## Your objective
Using the records below, quote only the span that opens with the line containing "(338, 208) = (583, 257): yellow" and closes with the line containing "(548, 413) = (342, 475): red", exactly and inclusively.

## Input data
━━━━

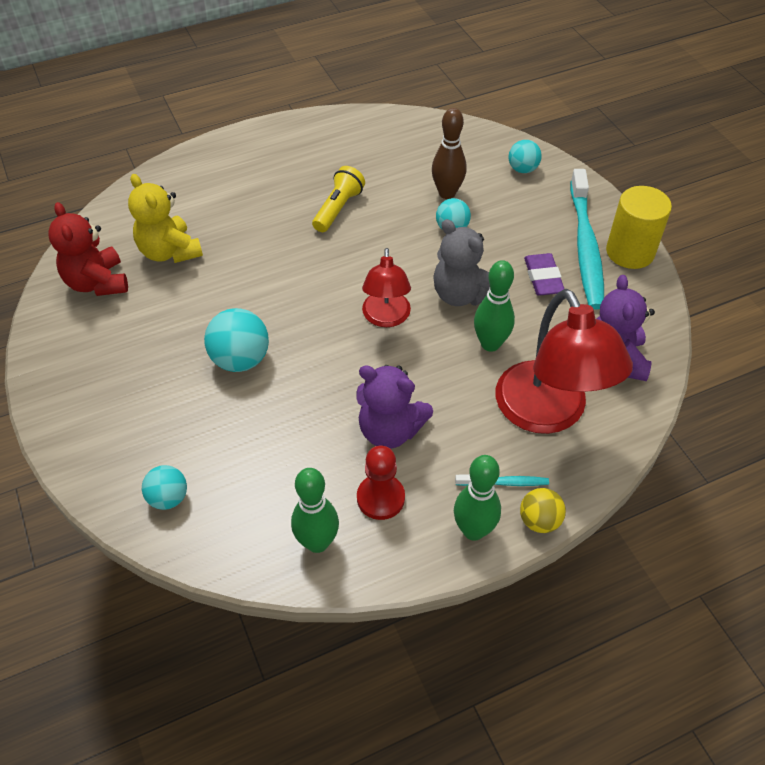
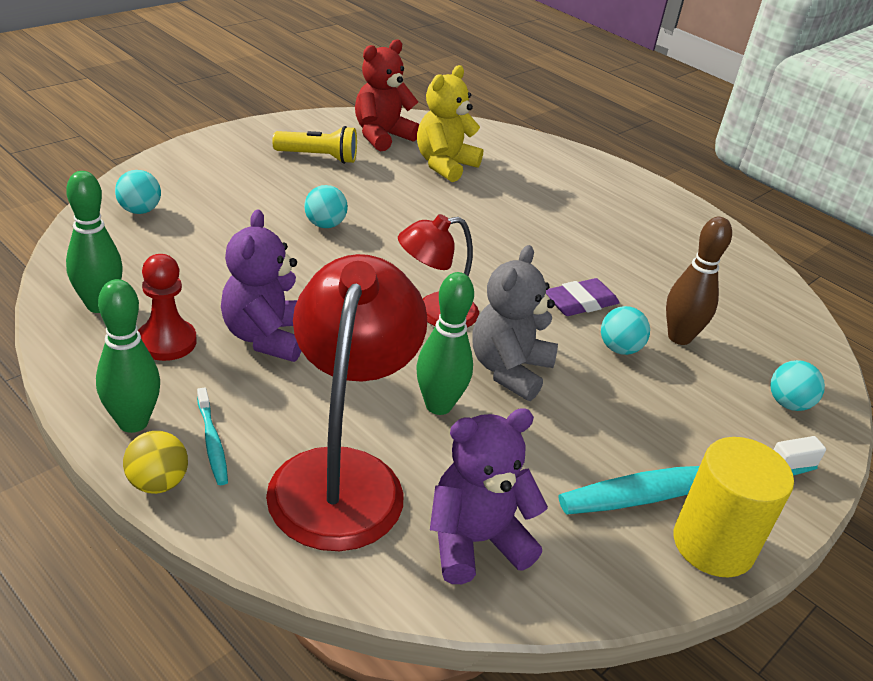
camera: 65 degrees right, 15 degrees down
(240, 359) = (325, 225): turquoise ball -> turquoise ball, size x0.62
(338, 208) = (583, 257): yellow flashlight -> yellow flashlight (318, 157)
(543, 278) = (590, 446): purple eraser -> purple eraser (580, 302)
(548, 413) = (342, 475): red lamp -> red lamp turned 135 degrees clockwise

━━━━

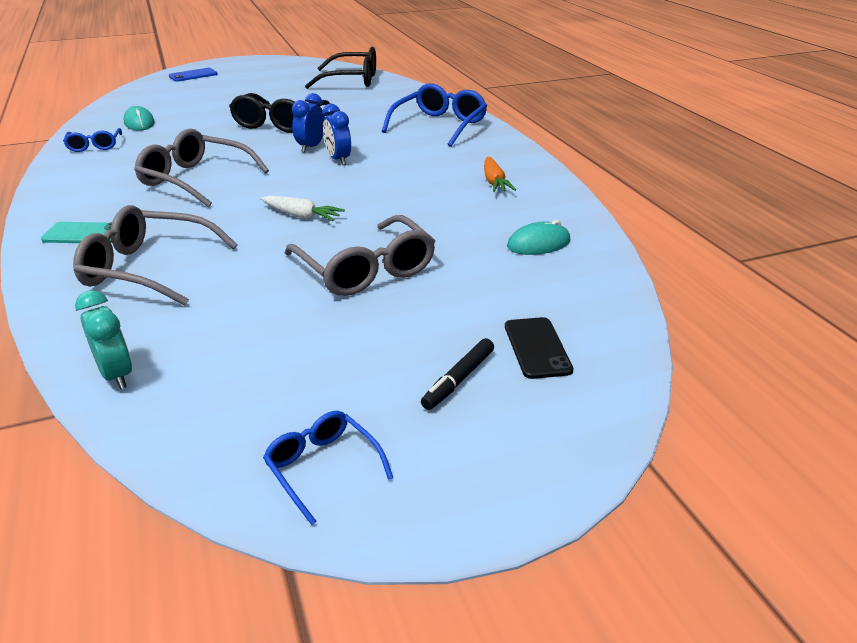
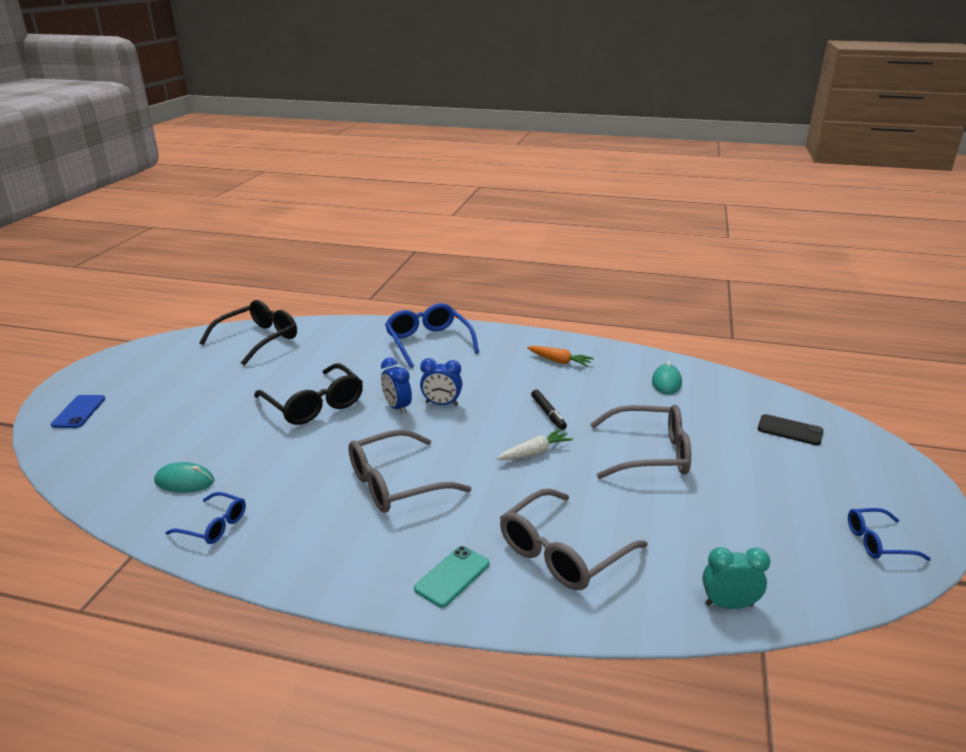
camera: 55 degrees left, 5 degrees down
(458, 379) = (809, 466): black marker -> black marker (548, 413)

━━━━

## Solved problem
(338, 208) = (583, 257): yellow flashlight -> yellow flashlight (318, 157)
(543, 278) = (590, 446): purple eraser -> purple eraser (580, 302)
(548, 413) = (342, 475): red lamp -> red lamp turned 135 degrees clockwise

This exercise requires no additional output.